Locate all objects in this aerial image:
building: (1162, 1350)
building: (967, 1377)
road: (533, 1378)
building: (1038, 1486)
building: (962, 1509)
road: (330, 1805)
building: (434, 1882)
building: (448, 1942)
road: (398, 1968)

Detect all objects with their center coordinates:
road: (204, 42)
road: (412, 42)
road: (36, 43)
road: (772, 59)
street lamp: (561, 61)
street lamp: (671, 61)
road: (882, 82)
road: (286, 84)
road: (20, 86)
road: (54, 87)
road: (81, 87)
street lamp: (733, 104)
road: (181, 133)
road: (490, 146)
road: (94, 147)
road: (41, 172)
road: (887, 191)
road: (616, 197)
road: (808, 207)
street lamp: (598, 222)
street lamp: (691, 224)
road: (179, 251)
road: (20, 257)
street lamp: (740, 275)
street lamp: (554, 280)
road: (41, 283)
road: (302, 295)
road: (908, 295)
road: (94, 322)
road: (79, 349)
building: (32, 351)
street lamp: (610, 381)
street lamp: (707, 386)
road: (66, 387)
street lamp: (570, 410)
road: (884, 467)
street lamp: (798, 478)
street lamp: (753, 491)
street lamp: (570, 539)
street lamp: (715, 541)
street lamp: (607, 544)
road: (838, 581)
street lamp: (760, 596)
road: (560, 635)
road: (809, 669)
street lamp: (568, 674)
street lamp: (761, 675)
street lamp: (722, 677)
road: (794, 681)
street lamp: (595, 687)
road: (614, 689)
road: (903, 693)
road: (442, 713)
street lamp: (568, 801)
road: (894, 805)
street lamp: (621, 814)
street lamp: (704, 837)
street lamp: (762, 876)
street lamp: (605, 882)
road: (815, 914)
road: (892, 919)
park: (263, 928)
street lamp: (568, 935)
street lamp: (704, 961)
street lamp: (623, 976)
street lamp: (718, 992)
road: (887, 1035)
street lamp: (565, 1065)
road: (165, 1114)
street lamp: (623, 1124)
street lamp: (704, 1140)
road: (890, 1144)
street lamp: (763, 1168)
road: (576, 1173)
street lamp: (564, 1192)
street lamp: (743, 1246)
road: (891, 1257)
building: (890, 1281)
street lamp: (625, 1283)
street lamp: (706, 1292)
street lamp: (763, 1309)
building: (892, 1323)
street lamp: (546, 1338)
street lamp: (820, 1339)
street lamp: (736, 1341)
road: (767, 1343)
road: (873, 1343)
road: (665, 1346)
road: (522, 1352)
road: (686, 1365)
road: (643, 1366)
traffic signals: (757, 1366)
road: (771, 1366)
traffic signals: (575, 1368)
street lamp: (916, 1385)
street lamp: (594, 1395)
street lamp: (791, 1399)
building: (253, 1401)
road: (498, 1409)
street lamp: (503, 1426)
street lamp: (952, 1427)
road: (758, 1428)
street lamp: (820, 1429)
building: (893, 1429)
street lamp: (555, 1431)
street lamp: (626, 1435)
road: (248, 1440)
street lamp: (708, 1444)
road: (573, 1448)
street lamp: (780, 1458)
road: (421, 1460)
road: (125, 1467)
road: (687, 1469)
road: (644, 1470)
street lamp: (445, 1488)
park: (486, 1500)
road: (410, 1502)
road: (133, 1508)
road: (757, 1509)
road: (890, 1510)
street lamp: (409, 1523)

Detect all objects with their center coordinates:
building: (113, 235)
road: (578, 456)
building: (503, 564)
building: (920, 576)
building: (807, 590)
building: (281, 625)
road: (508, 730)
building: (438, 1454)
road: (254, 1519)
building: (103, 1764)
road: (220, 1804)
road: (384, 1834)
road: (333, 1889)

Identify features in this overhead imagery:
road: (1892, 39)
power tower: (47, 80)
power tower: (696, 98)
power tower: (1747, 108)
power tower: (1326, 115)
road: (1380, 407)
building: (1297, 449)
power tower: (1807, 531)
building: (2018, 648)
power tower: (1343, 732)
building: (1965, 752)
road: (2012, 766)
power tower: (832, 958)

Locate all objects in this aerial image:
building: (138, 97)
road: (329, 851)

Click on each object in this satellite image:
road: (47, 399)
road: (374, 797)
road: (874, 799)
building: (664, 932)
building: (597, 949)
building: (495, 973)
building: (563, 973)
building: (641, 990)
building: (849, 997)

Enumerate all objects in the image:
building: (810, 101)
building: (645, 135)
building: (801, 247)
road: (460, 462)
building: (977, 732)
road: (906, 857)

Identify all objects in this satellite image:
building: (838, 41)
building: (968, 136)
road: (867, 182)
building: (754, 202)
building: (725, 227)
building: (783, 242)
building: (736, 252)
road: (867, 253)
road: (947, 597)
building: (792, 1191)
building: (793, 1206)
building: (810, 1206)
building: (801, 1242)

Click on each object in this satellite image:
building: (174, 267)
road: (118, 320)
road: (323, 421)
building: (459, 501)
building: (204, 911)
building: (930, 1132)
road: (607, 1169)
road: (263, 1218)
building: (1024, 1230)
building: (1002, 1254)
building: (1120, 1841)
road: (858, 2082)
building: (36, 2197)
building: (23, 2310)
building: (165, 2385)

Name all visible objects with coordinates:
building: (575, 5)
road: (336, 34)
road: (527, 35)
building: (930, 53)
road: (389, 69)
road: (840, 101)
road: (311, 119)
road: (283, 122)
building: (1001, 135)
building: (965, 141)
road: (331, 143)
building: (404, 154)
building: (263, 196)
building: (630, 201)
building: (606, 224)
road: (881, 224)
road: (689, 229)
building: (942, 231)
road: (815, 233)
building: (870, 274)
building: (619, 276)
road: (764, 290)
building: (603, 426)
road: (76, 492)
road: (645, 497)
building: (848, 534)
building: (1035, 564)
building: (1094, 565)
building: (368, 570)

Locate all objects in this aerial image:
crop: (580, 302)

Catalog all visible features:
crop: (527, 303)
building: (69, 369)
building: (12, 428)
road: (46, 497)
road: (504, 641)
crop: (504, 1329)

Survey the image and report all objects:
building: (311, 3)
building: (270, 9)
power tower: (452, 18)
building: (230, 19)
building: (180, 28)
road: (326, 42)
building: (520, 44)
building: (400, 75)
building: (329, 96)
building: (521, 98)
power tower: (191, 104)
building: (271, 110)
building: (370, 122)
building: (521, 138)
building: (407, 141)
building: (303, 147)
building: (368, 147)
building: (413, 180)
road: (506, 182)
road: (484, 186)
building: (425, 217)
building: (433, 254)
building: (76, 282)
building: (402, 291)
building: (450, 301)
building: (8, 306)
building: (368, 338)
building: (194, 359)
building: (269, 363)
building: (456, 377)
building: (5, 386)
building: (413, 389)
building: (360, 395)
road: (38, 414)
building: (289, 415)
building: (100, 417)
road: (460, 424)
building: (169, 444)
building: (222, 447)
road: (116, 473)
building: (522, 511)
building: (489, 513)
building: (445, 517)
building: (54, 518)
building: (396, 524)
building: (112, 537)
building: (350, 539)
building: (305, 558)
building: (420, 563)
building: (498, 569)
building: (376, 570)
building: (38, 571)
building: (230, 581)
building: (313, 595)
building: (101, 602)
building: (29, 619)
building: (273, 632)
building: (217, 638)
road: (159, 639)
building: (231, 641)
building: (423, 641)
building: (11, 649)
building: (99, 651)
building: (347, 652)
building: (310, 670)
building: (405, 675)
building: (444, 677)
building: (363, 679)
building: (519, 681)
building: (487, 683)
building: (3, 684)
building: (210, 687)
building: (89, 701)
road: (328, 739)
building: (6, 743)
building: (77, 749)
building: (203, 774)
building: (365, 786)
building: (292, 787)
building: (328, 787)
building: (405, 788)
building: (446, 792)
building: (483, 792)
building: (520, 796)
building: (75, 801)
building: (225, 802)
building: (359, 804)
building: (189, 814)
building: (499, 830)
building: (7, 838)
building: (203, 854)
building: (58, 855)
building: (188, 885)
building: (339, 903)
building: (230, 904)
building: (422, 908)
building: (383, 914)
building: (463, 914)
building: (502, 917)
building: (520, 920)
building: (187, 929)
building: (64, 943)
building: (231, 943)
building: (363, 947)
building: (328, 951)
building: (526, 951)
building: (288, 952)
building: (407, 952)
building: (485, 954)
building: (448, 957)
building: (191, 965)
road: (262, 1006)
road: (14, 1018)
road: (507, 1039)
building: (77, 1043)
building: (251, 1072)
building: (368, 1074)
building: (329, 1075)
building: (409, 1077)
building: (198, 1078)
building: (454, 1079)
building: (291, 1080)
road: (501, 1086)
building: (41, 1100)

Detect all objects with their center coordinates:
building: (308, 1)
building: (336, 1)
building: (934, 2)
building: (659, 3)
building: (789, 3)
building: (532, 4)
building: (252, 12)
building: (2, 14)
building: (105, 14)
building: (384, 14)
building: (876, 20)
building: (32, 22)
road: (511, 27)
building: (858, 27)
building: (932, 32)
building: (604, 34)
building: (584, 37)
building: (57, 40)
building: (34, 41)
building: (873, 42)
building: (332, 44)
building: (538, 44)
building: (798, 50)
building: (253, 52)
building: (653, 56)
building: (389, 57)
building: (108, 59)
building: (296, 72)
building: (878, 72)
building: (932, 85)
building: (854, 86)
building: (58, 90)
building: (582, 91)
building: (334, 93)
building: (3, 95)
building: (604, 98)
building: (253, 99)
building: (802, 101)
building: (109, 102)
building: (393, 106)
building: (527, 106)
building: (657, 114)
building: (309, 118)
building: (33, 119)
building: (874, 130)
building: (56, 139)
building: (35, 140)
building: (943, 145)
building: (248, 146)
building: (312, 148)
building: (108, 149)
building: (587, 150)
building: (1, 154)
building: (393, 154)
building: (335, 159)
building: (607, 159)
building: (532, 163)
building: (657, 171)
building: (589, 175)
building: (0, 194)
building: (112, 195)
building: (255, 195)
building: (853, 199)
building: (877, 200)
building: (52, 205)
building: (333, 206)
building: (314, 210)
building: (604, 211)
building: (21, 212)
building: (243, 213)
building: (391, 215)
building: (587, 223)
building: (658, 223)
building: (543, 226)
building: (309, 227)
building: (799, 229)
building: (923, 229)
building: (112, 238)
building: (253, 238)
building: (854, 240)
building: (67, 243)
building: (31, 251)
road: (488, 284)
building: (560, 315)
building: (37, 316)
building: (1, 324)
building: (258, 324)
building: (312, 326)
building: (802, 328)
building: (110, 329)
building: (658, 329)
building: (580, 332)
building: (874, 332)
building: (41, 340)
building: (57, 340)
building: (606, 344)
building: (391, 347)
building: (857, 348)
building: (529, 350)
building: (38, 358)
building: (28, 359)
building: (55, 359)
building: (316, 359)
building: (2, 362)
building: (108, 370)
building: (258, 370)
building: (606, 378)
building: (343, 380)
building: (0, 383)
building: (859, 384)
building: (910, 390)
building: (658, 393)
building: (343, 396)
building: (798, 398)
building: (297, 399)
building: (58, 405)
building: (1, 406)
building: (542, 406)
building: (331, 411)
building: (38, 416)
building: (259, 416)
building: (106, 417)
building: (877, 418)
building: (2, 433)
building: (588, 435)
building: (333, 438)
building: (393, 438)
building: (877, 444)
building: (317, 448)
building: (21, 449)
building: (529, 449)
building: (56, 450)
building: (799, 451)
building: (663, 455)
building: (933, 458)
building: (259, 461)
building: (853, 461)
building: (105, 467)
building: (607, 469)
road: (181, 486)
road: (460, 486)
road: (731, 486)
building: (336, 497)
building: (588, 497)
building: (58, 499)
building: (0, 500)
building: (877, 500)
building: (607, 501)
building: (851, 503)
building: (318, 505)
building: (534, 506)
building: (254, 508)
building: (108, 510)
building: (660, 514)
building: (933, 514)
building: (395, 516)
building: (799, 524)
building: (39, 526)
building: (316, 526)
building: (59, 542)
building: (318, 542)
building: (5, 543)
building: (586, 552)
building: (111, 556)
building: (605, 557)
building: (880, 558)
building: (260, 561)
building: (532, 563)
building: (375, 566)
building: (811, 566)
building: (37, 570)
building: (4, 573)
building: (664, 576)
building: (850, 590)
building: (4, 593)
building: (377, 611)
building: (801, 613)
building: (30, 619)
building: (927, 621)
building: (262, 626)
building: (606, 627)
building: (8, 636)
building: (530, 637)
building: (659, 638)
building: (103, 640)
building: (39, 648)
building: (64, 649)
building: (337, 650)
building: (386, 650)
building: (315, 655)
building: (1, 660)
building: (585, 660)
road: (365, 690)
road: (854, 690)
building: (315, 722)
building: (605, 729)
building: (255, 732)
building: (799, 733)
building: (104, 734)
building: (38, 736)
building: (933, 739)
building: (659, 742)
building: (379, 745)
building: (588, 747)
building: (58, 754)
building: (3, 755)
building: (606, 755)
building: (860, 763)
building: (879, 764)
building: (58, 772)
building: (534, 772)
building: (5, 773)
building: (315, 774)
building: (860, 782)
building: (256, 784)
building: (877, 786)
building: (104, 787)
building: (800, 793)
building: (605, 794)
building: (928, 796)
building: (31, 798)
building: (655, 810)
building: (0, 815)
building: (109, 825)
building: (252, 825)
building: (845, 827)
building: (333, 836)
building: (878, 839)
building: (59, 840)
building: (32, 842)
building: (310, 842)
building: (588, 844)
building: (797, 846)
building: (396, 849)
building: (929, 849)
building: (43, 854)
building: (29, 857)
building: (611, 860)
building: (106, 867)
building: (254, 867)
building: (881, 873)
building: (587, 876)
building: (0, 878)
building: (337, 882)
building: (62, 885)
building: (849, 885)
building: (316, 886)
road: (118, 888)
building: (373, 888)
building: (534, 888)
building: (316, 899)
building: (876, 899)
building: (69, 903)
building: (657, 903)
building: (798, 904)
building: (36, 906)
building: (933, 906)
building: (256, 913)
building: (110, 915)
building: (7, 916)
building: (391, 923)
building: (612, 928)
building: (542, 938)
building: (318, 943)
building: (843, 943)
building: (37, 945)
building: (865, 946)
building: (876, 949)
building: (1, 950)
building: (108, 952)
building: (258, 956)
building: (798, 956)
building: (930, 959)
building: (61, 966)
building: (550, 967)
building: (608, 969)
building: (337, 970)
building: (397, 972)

________________________________________

- PROBLEM REQUIREMENTS
Where does "power" occur in the data? Copy each line that has it.

- ANSWER TO THE PROBLEM
power tower: (47, 80)
power tower: (696, 98)
power tower: (1747, 108)
power tower: (1326, 115)
power tower: (1807, 531)
power tower: (1343, 732)
power tower: (832, 958)
power tower: (452, 18)
power tower: (191, 104)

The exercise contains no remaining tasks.